Print, in exact form, the lines below from the one containing "R101: 130 (N3, VDD) -> none" through the one containing "R109: 82k (0V, N5) -> 47k (0V, N5)", and omit all others.

Listed records —
—————

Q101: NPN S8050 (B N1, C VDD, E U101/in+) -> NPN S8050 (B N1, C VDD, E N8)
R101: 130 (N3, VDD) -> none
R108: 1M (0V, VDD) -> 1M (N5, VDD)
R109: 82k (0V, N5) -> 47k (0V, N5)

—————

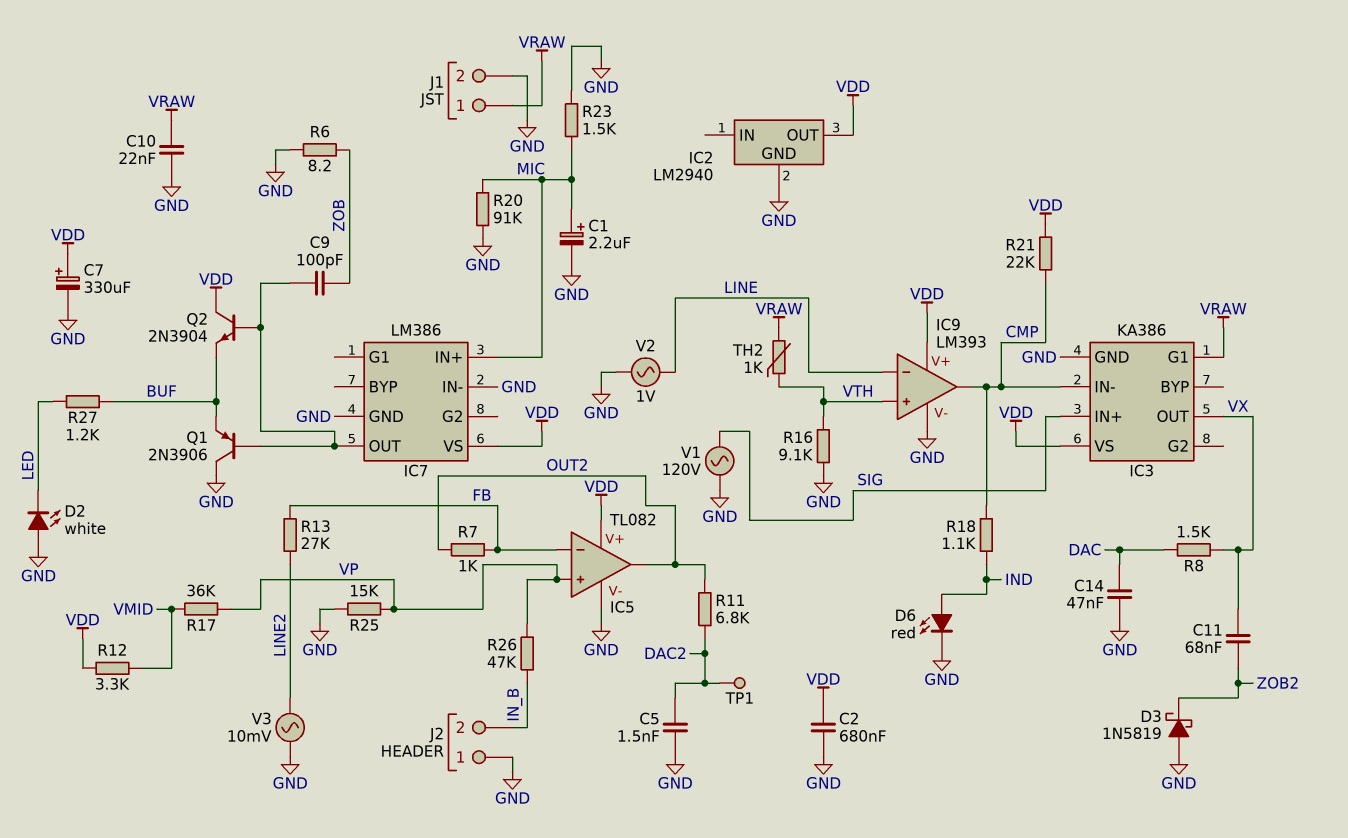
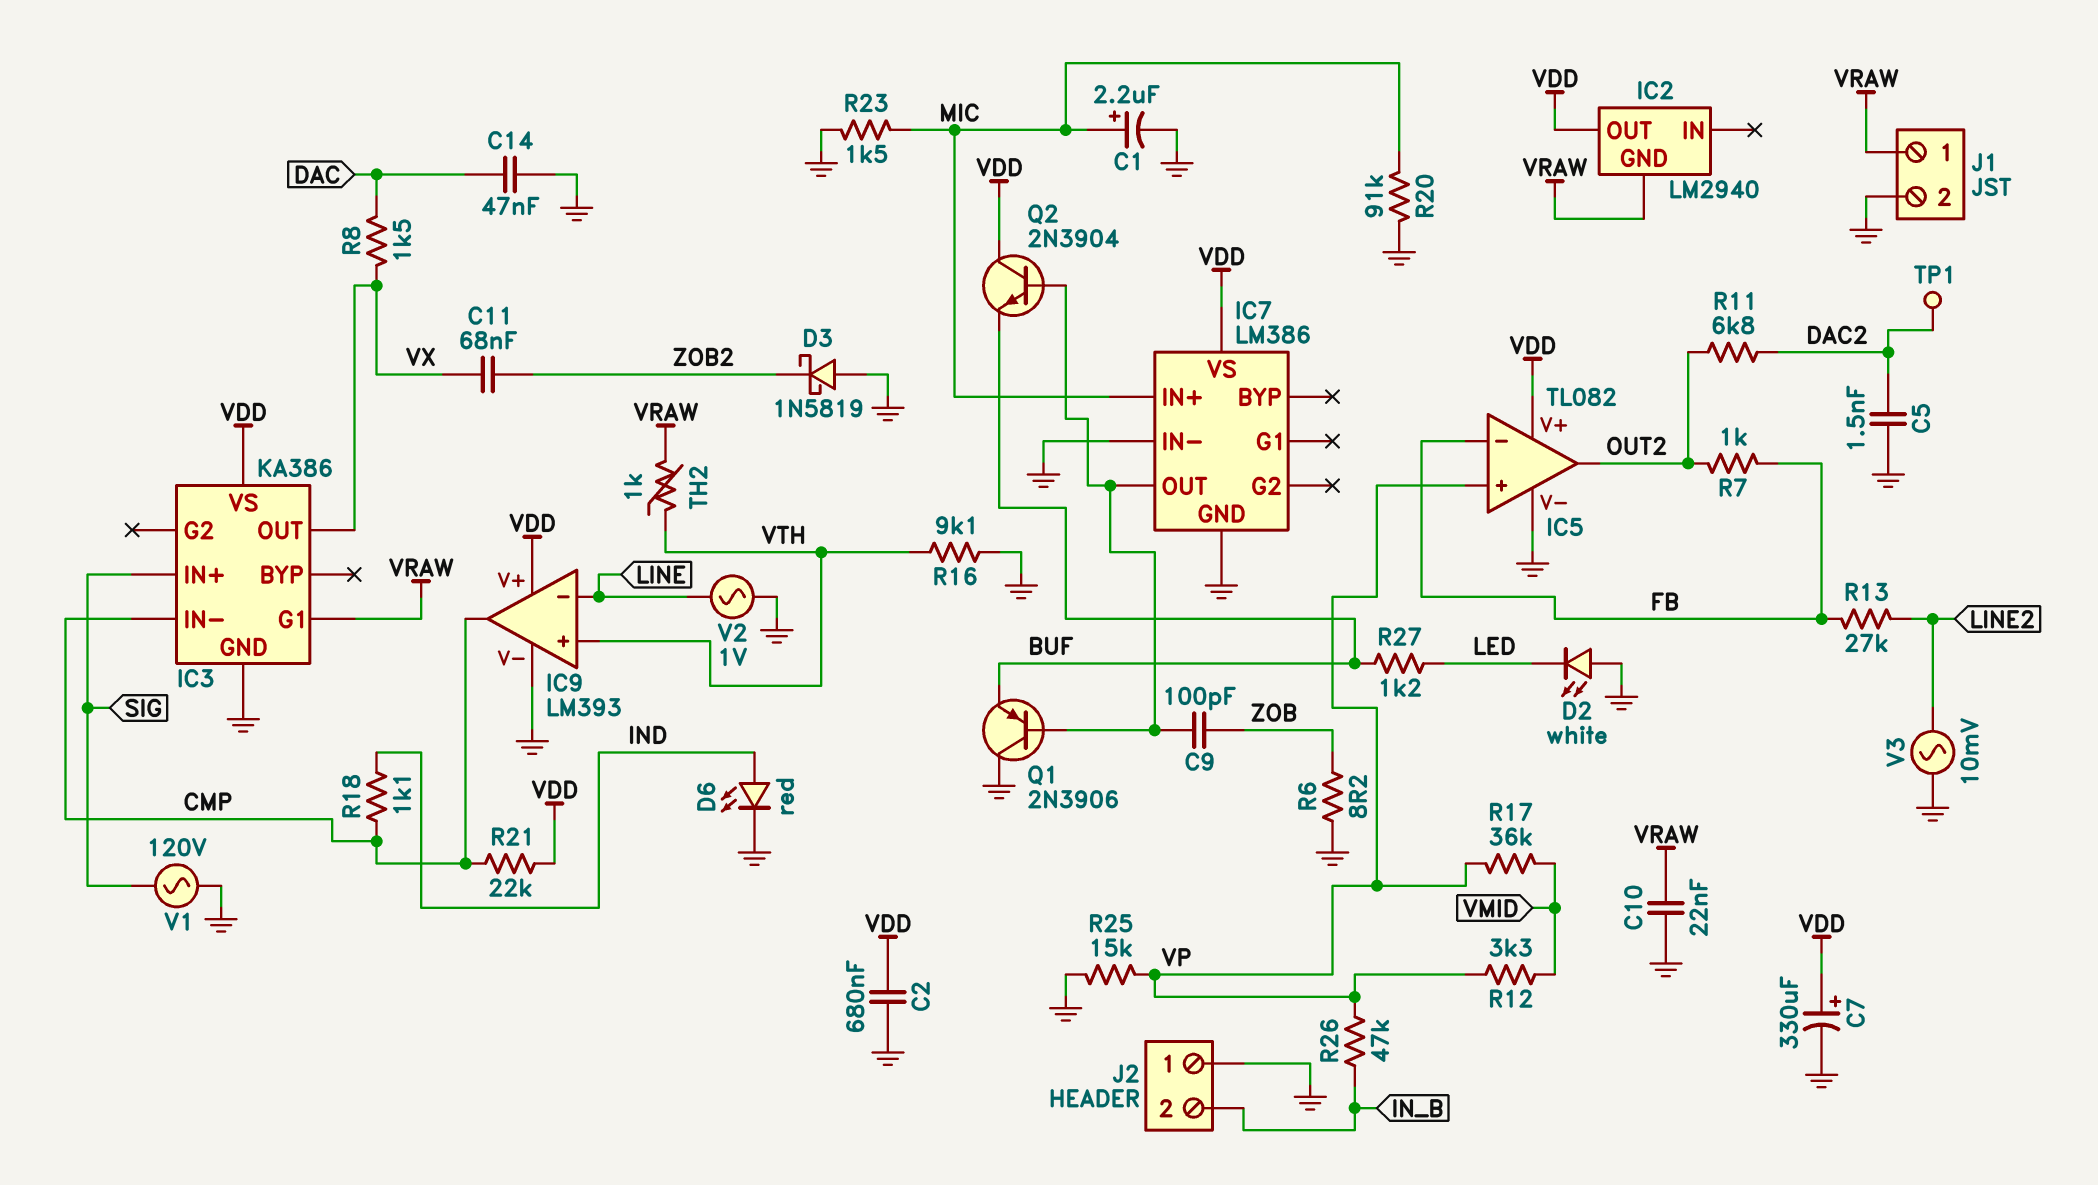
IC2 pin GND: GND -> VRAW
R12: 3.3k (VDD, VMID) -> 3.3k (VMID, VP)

—————

Problem solution —
R101: 130 (N3, VDD) -> none
R108: 1M (0V, VDD) -> 1M (N5, VDD)
R109: 82k (0V, N5) -> 47k (0V, N5)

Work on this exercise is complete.